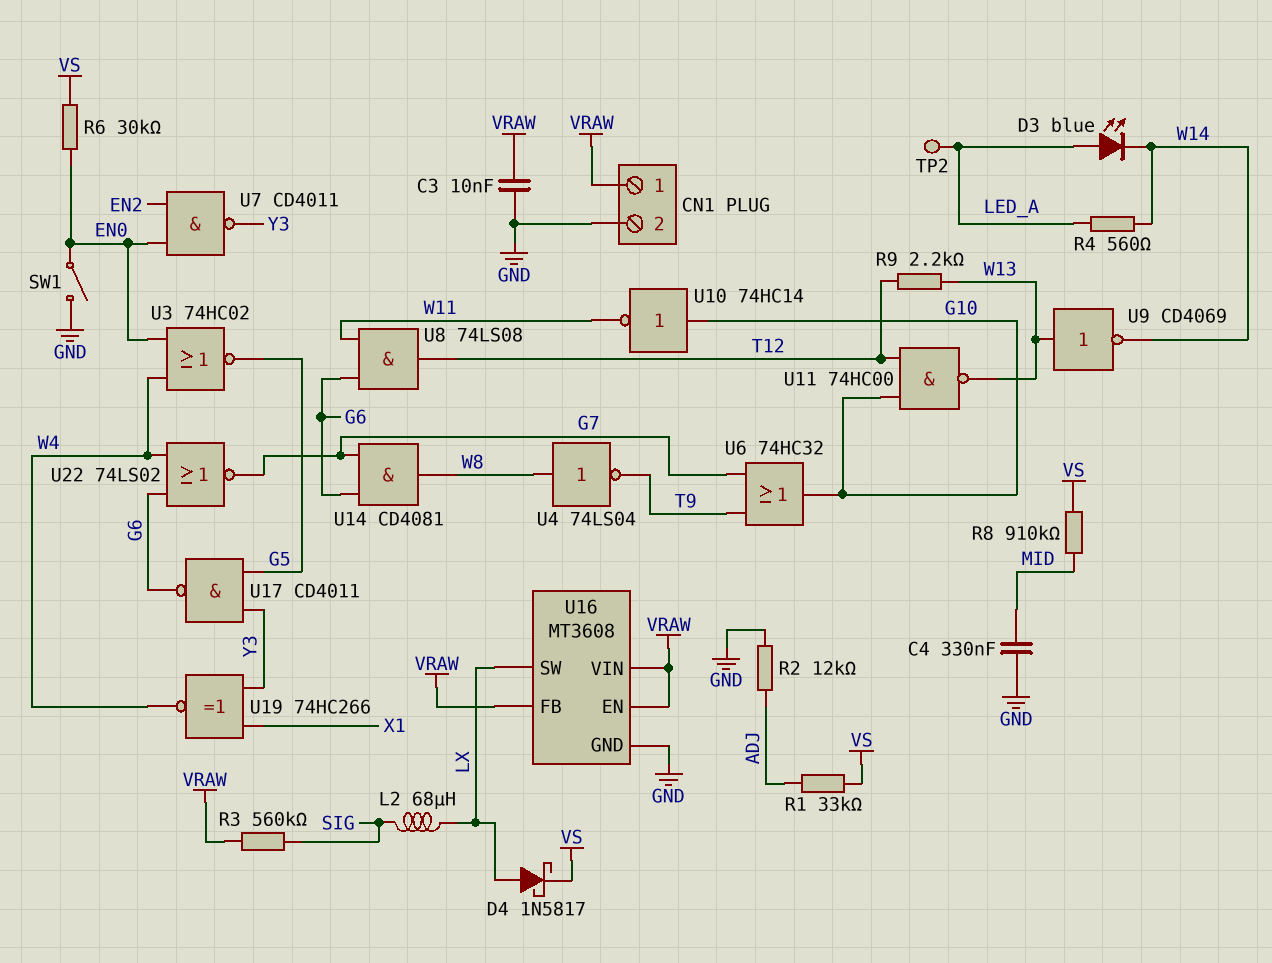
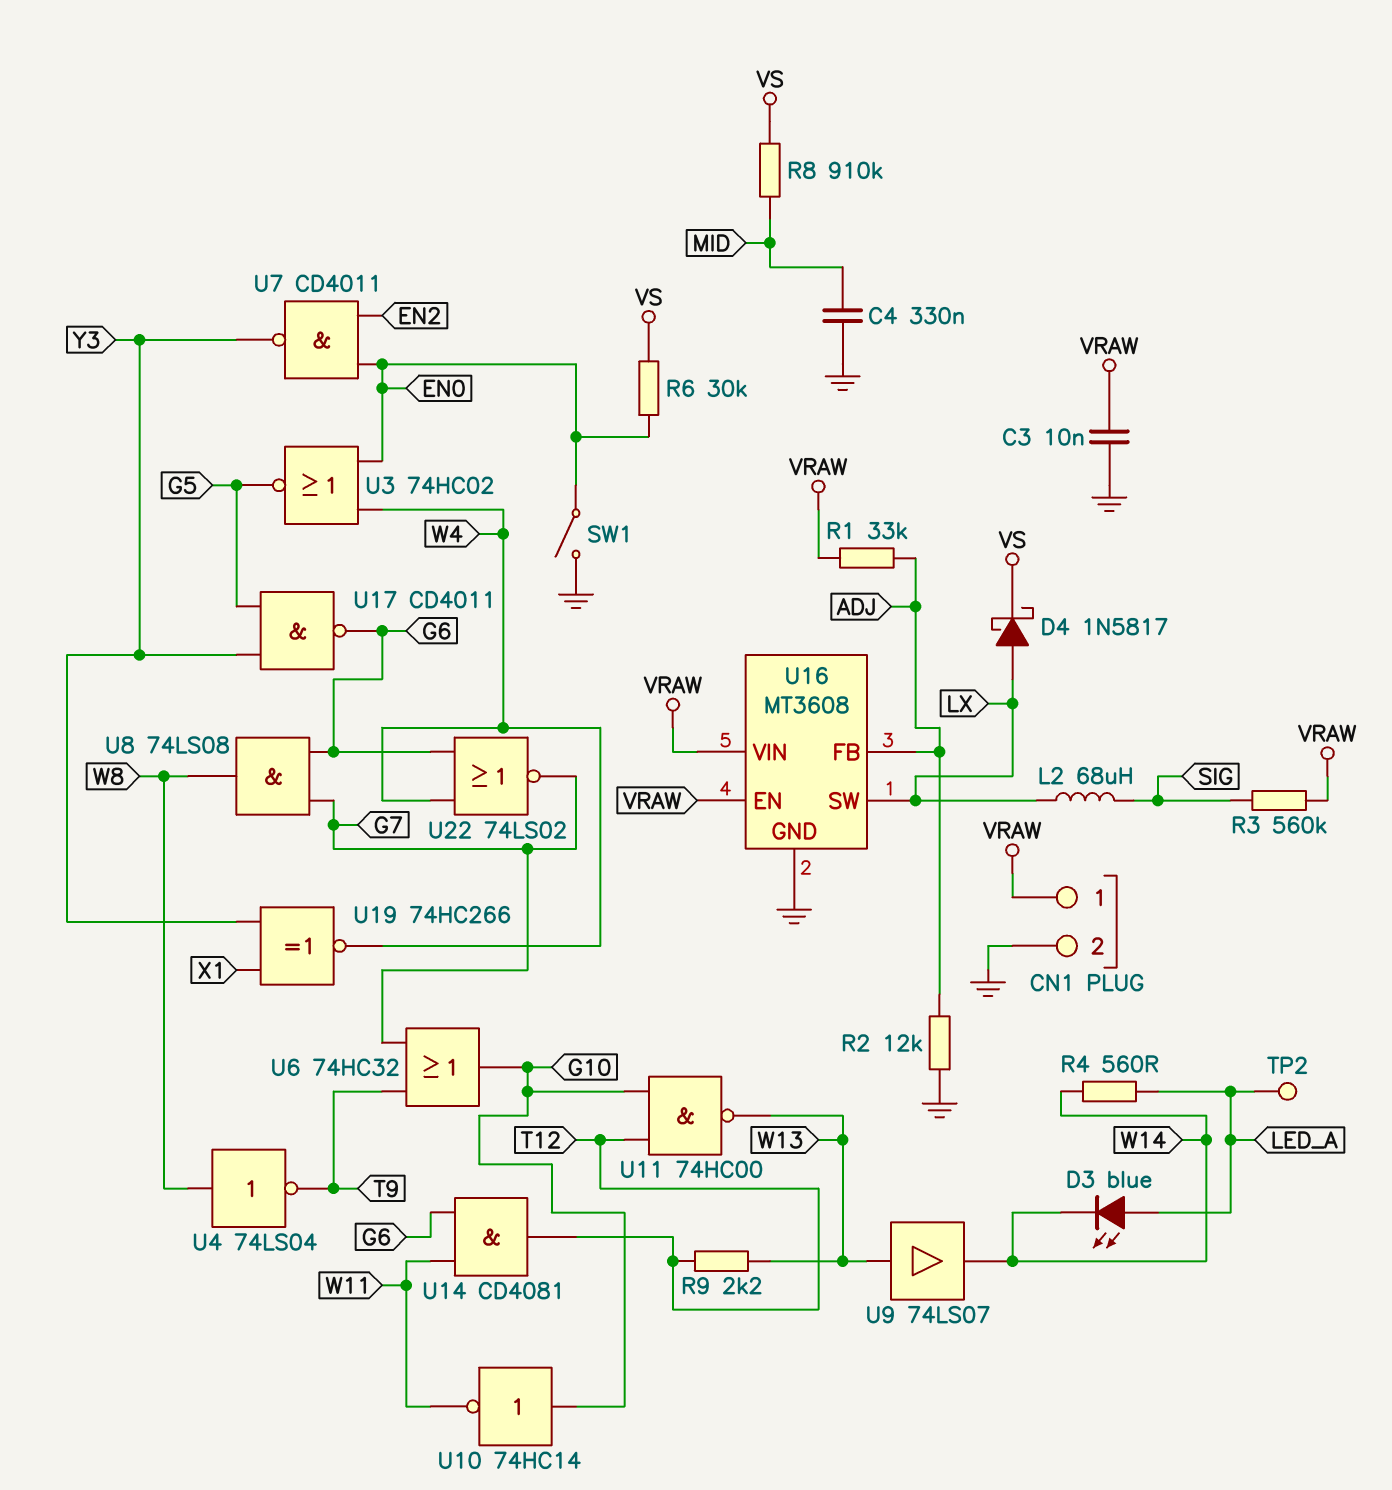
R1: 33k (ADJ, VS) -> 33k (ADJ, VRAW)
U8: AND 74LS08 (in G6, in W11, out T12) -> AND 74LS08 (in G6, in G7, out W8)
U9: NOT CD4069 (in W13, out W14) -> buffer 74LS07 (in W13, out W14)
U14: AND CD4081 (in G6, in G7, out W8) -> AND CD4081 (in G6, in W11, out T12)
U16 pin FB: VRAW -> ADJ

══════════

**What you have to do:** Copy the whole of the material above exactly, but not its images.

**Answer space:**
R1: 33k (ADJ, VS) -> 33k (ADJ, VRAW)
U8: AND 74LS08 (in G6, in W11, out T12) -> AND 74LS08 (in G6, in G7, out W8)
U9: NOT CD4069 (in W13, out W14) -> buffer 74LS07 (in W13, out W14)
U14: AND CD4081 (in G6, in G7, out W8) -> AND CD4081 (in G6, in W11, out T12)
U16 pin FB: VRAW -> ADJ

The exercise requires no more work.